■ Given data:
::::::::::

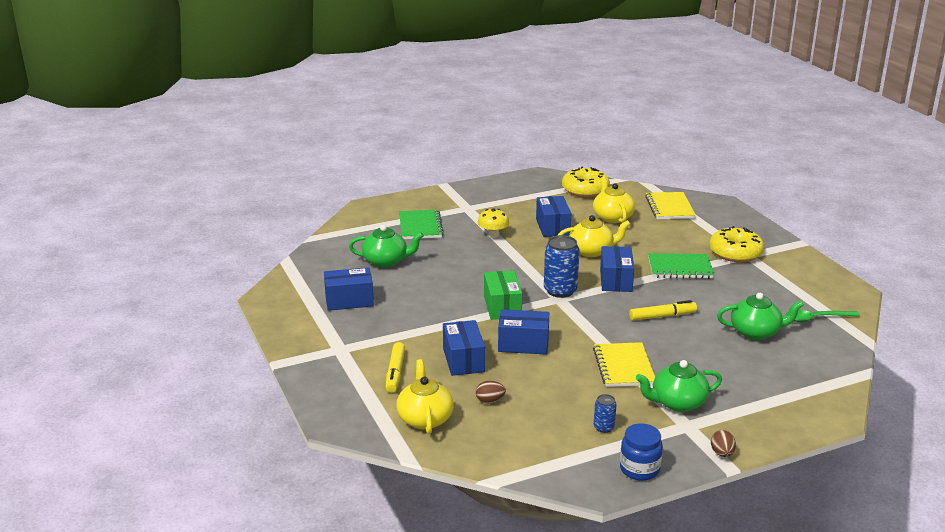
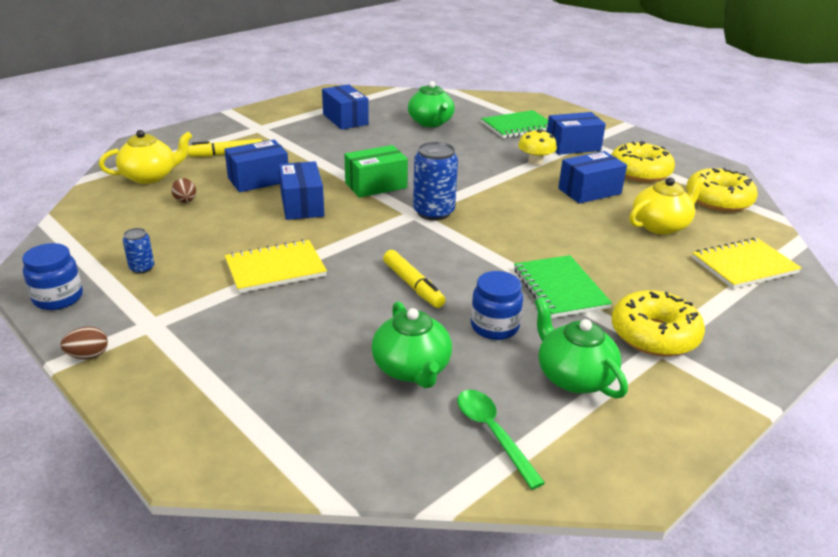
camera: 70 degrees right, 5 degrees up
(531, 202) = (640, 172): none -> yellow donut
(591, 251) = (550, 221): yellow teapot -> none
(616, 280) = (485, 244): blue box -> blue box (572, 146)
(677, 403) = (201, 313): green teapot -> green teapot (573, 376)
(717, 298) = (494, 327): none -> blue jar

::::::::::

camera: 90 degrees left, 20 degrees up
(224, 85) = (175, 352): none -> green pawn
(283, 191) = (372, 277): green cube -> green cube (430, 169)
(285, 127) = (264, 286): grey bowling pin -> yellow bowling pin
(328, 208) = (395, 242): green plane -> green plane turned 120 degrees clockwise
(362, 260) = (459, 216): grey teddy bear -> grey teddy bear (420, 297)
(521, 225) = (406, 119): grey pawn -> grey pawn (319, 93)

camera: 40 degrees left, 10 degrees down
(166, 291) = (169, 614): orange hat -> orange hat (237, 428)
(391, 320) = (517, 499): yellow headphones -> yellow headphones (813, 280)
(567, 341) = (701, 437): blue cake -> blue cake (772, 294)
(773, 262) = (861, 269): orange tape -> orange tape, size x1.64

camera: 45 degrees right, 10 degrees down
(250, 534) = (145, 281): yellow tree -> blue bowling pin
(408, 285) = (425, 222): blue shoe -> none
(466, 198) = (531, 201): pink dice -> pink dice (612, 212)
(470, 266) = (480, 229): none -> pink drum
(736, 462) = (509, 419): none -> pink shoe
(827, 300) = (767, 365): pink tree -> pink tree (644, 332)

::::::::::

■ Your assignment: What you give back should be only the lines of the records above, starting at the line with "(362, 260) = (459, 216): grey" and ending at the line with "camera: 45 degrees right, 10 degrees down", restated word for word.

■ Expected answer:
(362, 260) = (459, 216): grey teddy bear -> grey teddy bear (420, 297)
(521, 225) = (406, 119): grey pawn -> grey pawn (319, 93)

camera: 40 degrees left, 10 degrees down
(166, 291) = (169, 614): orange hat -> orange hat (237, 428)
(391, 320) = (517, 499): yellow headphones -> yellow headphones (813, 280)
(567, 341) = (701, 437): blue cake -> blue cake (772, 294)
(773, 262) = (861, 269): orange tape -> orange tape, size x1.64

camera: 45 degrees right, 10 degrees down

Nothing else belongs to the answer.